*PROMPT*: Please give back only the lines below from the one containing "(243, 461) = (116, 401): red jar -> blue jar" to the one containing "(613, 220) = (482, 642): green pot -> none", each repeated word for word, both ends included.

----- MATERIAL PROVIDED -----

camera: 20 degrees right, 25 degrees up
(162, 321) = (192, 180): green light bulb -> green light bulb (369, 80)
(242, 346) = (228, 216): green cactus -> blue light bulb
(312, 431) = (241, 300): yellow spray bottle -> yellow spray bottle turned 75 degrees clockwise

-----
----- MATERIAL PROVIDED -----

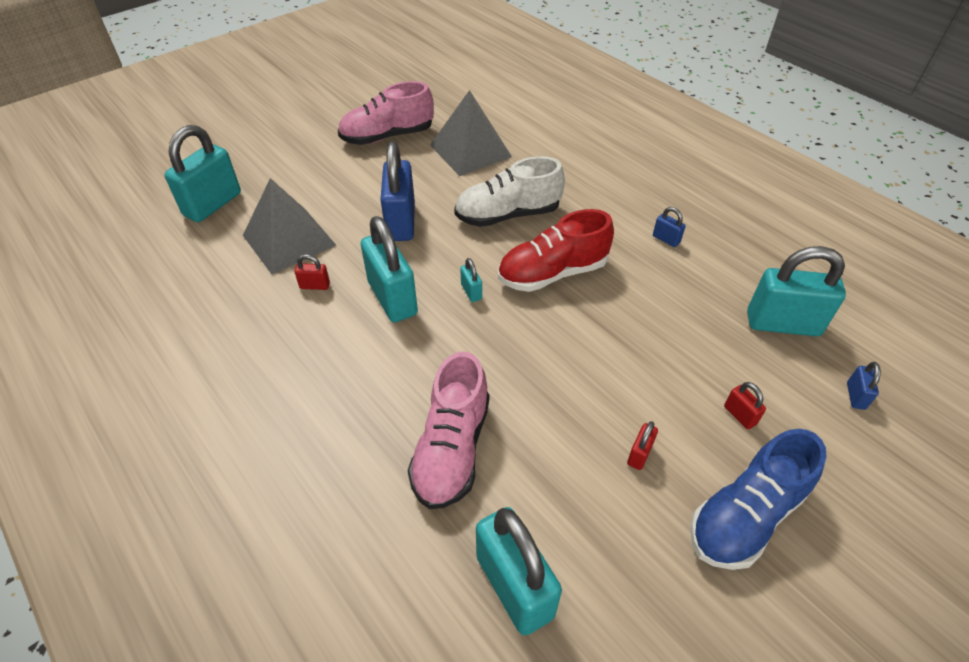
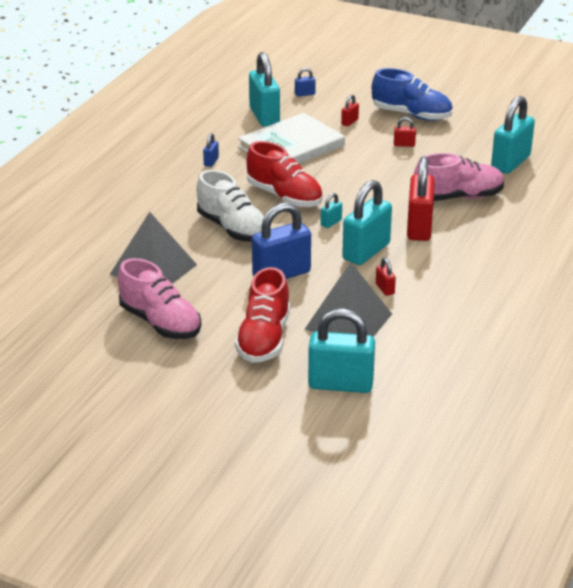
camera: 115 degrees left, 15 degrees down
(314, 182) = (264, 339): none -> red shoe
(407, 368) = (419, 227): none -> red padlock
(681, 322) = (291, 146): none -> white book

-----
----- MATERIAL PROVIDED -----

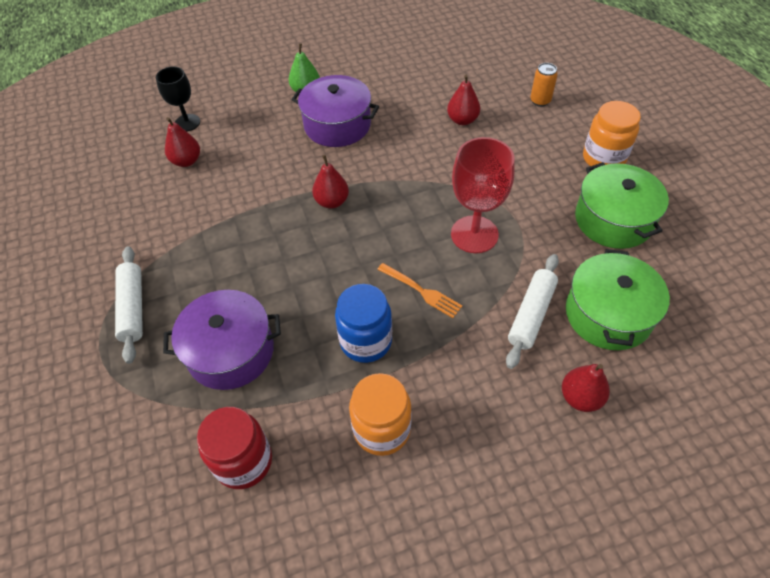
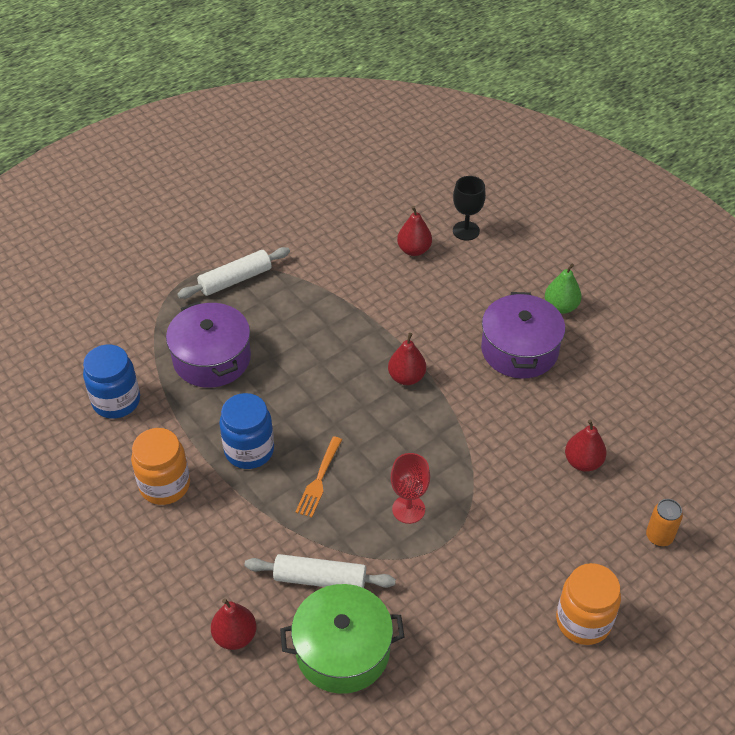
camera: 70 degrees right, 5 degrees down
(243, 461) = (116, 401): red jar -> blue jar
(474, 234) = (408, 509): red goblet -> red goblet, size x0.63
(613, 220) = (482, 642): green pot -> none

-----

*SOLUTION*:
(243, 461) = (116, 401): red jar -> blue jar
(474, 234) = (408, 509): red goblet -> red goblet, size x0.63
(613, 220) = (482, 642): green pot -> none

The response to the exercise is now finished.